What the task requires: Please set down exactly the lines of the listing below from the line containing "camera: 15 degrees right, 0 degrees up" through the line containing "(677, 186) = (604, 224): green", both lines included, leaving out all other lines.

Source data:

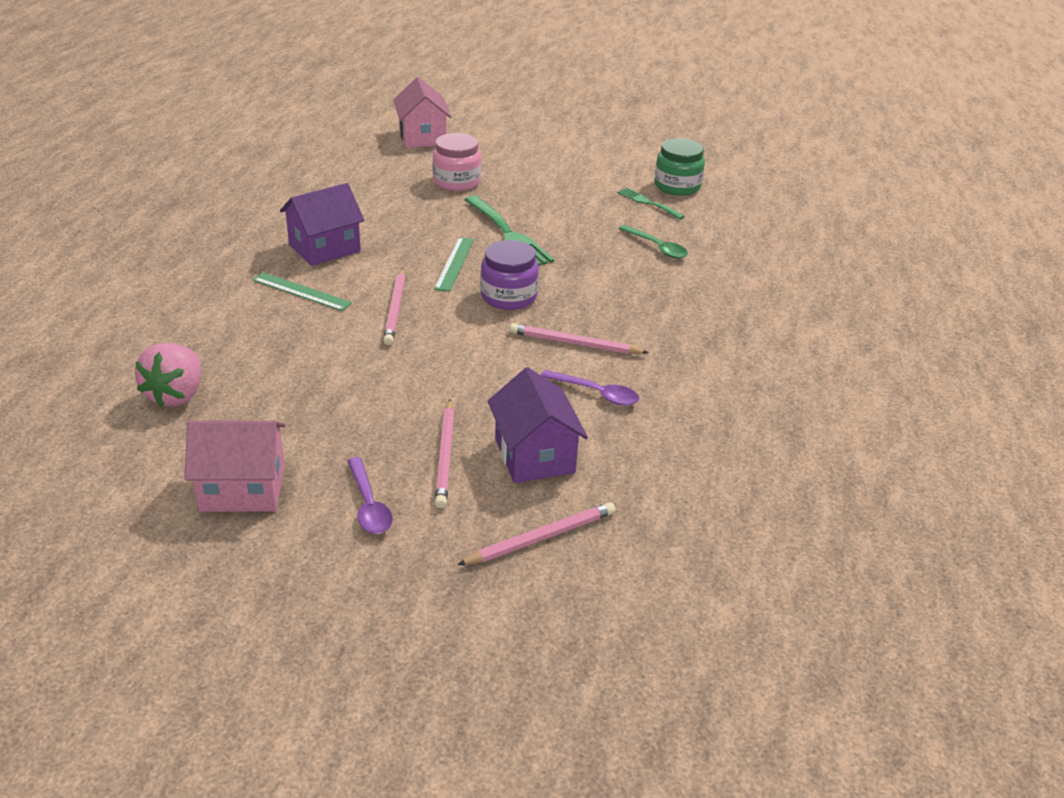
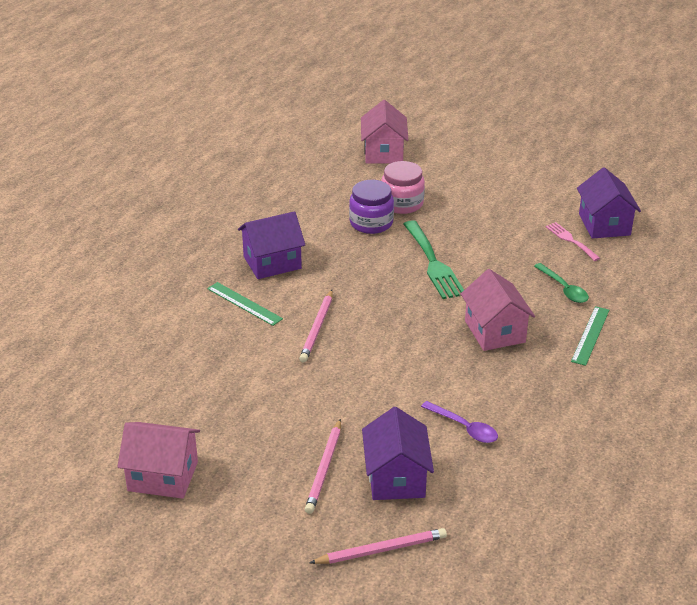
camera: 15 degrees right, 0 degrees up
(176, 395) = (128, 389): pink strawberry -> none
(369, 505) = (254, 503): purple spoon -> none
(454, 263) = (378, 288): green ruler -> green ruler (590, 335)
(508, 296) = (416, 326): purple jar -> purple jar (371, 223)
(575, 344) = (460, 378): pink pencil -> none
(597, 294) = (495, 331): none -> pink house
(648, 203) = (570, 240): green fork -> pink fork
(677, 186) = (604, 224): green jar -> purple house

==

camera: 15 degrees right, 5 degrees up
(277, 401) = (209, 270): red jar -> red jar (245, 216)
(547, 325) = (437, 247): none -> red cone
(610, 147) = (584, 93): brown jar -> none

---

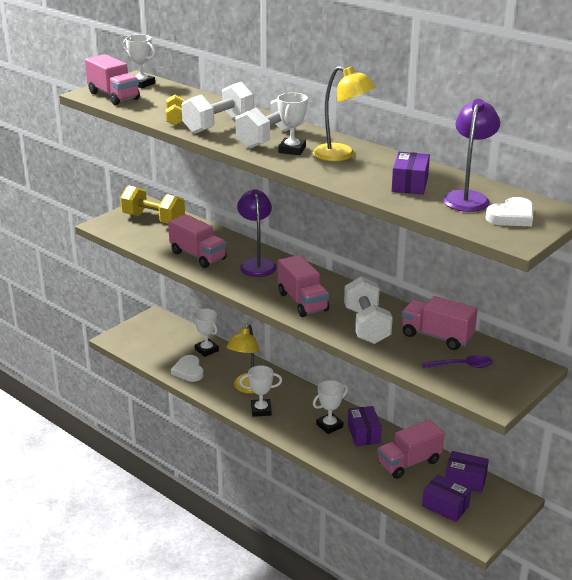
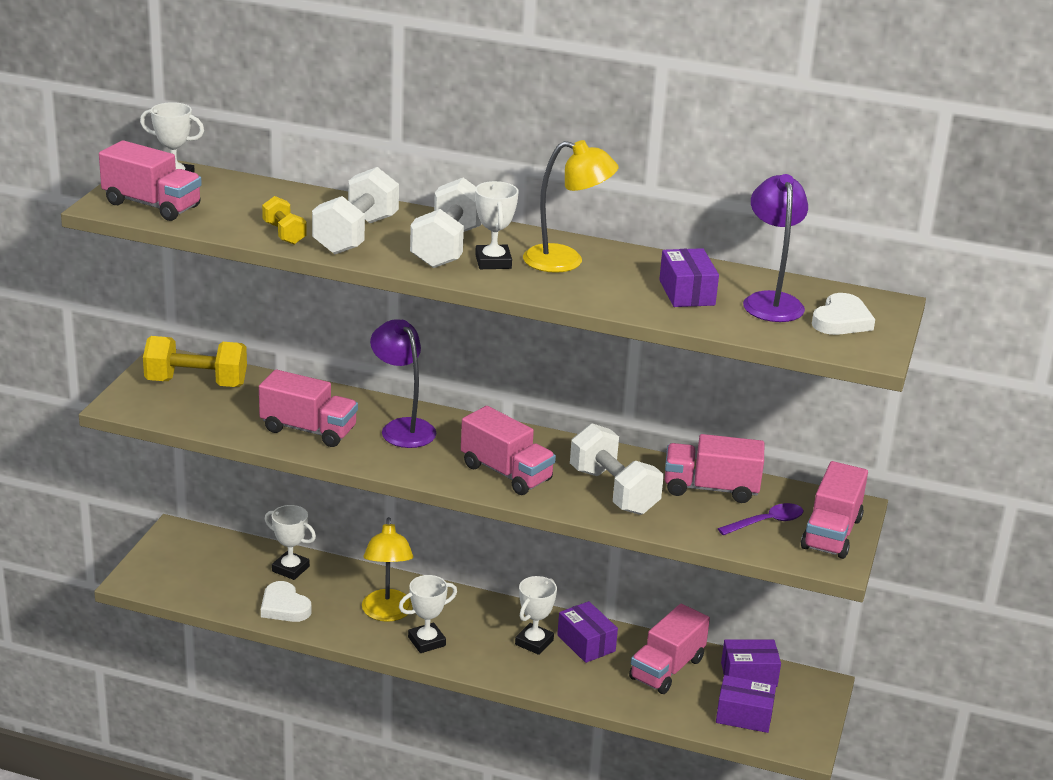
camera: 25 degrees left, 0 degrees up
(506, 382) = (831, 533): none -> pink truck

Finished exercise:
camera: 15 degrees right, 0 degrees up
(176, 395) = (128, 389): pink strawberry -> none
(369, 505) = (254, 503): purple spoon -> none
(454, 263) = (378, 288): green ruler -> green ruler (590, 335)
(508, 296) = (416, 326): purple jar -> purple jar (371, 223)
(575, 344) = (460, 378): pink pencil -> none
(597, 294) = (495, 331): none -> pink house
(648, 203) = (570, 240): green fork -> pink fork
(677, 186) = (604, 224): green jar -> purple house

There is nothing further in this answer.